- **The request**: Print every line of the material below word for word, leaving nothing out and changing nothing.

- **Information shown**:
= = =
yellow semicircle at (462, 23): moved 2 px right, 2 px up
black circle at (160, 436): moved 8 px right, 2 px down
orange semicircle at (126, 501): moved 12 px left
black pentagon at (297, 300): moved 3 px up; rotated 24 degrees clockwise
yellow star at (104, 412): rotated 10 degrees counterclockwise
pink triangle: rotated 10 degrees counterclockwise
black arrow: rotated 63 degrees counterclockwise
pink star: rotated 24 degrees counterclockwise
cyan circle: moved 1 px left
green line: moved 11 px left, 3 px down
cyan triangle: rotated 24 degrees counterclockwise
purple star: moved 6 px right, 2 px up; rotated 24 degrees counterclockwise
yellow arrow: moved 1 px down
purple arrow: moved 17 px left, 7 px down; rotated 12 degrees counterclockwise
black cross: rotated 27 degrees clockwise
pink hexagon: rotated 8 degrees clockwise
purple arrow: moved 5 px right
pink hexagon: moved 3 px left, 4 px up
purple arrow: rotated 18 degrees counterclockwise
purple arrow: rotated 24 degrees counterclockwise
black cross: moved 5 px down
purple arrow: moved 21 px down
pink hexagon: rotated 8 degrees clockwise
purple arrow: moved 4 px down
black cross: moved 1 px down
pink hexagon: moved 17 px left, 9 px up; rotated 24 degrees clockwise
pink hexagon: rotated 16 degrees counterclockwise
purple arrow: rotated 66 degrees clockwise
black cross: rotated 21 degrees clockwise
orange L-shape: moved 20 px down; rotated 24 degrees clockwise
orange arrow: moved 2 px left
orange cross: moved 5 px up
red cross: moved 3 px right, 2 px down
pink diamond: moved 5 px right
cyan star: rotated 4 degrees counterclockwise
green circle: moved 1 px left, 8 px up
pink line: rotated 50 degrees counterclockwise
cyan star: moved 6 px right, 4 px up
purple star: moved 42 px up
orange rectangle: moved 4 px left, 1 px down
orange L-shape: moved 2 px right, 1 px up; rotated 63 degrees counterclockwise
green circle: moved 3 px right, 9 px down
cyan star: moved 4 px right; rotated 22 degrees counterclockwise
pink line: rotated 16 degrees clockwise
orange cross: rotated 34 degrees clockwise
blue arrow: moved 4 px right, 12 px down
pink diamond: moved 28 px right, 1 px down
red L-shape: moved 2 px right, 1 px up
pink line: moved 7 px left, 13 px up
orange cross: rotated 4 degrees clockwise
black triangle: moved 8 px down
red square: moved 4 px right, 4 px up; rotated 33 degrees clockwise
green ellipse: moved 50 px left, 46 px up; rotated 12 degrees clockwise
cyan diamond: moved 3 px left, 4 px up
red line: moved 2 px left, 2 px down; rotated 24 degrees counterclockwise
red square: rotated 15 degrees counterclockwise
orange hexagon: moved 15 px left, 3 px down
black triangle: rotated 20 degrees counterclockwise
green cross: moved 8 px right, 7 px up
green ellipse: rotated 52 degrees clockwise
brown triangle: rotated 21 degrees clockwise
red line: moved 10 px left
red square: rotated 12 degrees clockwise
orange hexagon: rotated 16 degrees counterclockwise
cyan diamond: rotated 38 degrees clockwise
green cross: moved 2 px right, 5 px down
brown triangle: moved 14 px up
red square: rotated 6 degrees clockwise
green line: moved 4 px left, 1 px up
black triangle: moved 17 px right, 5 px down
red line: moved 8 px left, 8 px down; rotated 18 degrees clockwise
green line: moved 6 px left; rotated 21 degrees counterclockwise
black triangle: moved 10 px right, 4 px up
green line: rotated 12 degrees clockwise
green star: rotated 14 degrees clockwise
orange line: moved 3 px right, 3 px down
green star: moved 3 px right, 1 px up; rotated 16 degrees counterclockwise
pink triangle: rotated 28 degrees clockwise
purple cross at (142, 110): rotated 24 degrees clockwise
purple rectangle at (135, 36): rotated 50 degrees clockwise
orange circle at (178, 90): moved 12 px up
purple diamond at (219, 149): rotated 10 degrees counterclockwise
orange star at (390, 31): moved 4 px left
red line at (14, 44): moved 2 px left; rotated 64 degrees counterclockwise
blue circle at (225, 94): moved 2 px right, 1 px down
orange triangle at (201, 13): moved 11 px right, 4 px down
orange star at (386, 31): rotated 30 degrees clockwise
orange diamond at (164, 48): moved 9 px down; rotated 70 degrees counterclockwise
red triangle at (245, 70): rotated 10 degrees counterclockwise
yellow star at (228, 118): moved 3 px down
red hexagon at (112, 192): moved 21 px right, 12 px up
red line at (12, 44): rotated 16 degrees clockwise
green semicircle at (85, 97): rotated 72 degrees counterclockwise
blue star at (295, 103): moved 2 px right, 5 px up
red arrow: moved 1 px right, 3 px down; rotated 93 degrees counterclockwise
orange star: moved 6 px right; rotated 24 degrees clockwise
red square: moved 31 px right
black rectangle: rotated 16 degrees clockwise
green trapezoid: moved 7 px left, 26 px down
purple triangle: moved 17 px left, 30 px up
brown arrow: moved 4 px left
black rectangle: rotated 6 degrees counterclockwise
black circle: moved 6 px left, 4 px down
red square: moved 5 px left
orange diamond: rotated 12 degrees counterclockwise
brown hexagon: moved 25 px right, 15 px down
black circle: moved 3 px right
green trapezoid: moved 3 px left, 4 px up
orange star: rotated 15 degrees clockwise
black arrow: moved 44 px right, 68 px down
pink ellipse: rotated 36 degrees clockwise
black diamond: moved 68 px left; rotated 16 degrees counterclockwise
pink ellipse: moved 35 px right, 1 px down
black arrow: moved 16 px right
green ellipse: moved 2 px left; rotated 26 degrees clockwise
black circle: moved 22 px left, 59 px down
= = =
- **Result**:
yellow semicircle at (462, 23): moved 2 px right, 2 px up
black circle at (160, 436): moved 8 px right, 2 px down
orange semicircle at (126, 501): moved 12 px left
black pentagon at (297, 300): moved 3 px up; rotated 24 degrees clockwise
yellow star at (104, 412): rotated 10 degrees counterclockwise
pink triangle: rotated 10 degrees counterclockwise
black arrow: rotated 63 degrees counterclockwise
pink star: rotated 24 degrees counterclockwise
cyan circle: moved 1 px left
green line: moved 11 px left, 3 px down
cyan triangle: rotated 24 degrees counterclockwise
purple star: moved 6 px right, 2 px up; rotated 24 degrees counterclockwise
yellow arrow: moved 1 px down
purple arrow: moved 17 px left, 7 px down; rotated 12 degrees counterclockwise
black cross: rotated 27 degrees clockwise
pink hexagon: rotated 8 degrees clockwise
purple arrow: moved 5 px right
pink hexagon: moved 3 px left, 4 px up
purple arrow: rotated 18 degrees counterclockwise
purple arrow: rotated 24 degrees counterclockwise
black cross: moved 5 px down
purple arrow: moved 21 px down
pink hexagon: rotated 8 degrees clockwise
purple arrow: moved 4 px down
black cross: moved 1 px down
pink hexagon: moved 17 px left, 9 px up; rotated 24 degrees clockwise
pink hexagon: rotated 16 degrees counterclockwise
purple arrow: rotated 66 degrees clockwise
black cross: rotated 21 degrees clockwise
orange L-shape: moved 20 px down; rotated 24 degrees clockwise
orange arrow: moved 2 px left
orange cross: moved 5 px up
red cross: moved 3 px right, 2 px down
pink diamond: moved 5 px right
cyan star: rotated 4 degrees counterclockwise
green circle: moved 1 px left, 8 px up
pink line: rotated 50 degrees counterclockwise
cyan star: moved 6 px right, 4 px up
purple star: moved 42 px up
orange rectangle: moved 4 px left, 1 px down
orange L-shape: moved 2 px right, 1 px up; rotated 63 degrees counterclockwise
green circle: moved 3 px right, 9 px down
cyan star: moved 4 px right; rotated 22 degrees counterclockwise
pink line: rotated 16 degrees clockwise
orange cross: rotated 34 degrees clockwise
blue arrow: moved 4 px right, 12 px down
pink diamond: moved 28 px right, 1 px down
red L-shape: moved 2 px right, 1 px up
pink line: moved 7 px left, 13 px up
orange cross: rotated 4 degrees clockwise
black triangle: moved 8 px down
red square: moved 4 px right, 4 px up; rotated 33 degrees clockwise
green ellipse: moved 50 px left, 46 px up; rotated 12 degrees clockwise
cyan diamond: moved 3 px left, 4 px up
red line: moved 2 px left, 2 px down; rotated 24 degrees counterclockwise
red square: rotated 15 degrees counterclockwise
orange hexagon: moved 15 px left, 3 px down
black triangle: rotated 20 degrees counterclockwise
green cross: moved 8 px right, 7 px up
green ellipse: rotated 52 degrees clockwise
brown triangle: rotated 21 degrees clockwise
red line: moved 10 px left
red square: rotated 12 degrees clockwise
orange hexagon: rotated 16 degrees counterclockwise
cyan diamond: rotated 38 degrees clockwise
green cross: moved 2 px right, 5 px down
brown triangle: moved 14 px up
red square: rotated 6 degrees clockwise
green line: moved 4 px left, 1 px up
black triangle: moved 17 px right, 5 px down
red line: moved 8 px left, 8 px down; rotated 18 degrees clockwise
green line: moved 6 px left; rotated 21 degrees counterclockwise
black triangle: moved 10 px right, 4 px up
green line: rotated 12 degrees clockwise
green star: rotated 14 degrees clockwise
orange line: moved 3 px right, 3 px down
green star: moved 3 px right, 1 px up; rotated 16 degrees counterclockwise
pink triangle: rotated 28 degrees clockwise
purple cross at (142, 110): rotated 24 degrees clockwise
purple rectangle at (135, 36): rotated 50 degrees clockwise
orange circle at (178, 90): moved 12 px up
purple diamond at (219, 149): rotated 10 degrees counterclockwise
orange star at (390, 31): moved 4 px left
red line at (14, 44): moved 2 px left; rotated 64 degrees counterclockwise
blue circle at (225, 94): moved 2 px right, 1 px down
orange triangle at (201, 13): moved 11 px right, 4 px down
orange star at (386, 31): rotated 30 degrees clockwise
orange diamond at (164, 48): moved 9 px down; rotated 70 degrees counterclockwise
red triangle at (245, 70): rotated 10 degrees counterclockwise
yellow star at (228, 118): moved 3 px down
red hexagon at (112, 192): moved 21 px right, 12 px up
red line at (12, 44): rotated 16 degrees clockwise
green semicircle at (85, 97): rotated 72 degrees counterclockwise
blue star at (295, 103): moved 2 px right, 5 px up
red arrow: moved 1 px right, 3 px down; rotated 93 degrees counterclockwise
orange star: moved 6 px right; rotated 24 degrees clockwise
red square: moved 31 px right
black rectangle: rotated 16 degrees clockwise
green trapezoid: moved 7 px left, 26 px down
purple triangle: moved 17 px left, 30 px up
brown arrow: moved 4 px left
black rectangle: rotated 6 degrees counterclockwise
black circle: moved 6 px left, 4 px down
red square: moved 5 px left
orange diamond: rotated 12 degrees counterclockwise
brown hexagon: moved 25 px right, 15 px down
black circle: moved 3 px right
green trapezoid: moved 3 px left, 4 px up
orange star: rotated 15 degrees clockwise
black arrow: moved 44 px right, 68 px down
pink ellipse: rotated 36 degrees clockwise
black diamond: moved 68 px left; rotated 16 degrees counterclockwise
pink ellipse: moved 35 px right, 1 px down
black arrow: moved 16 px right
green ellipse: moved 2 px left; rotated 26 degrees clockwise
black circle: moved 22 px left, 59 px down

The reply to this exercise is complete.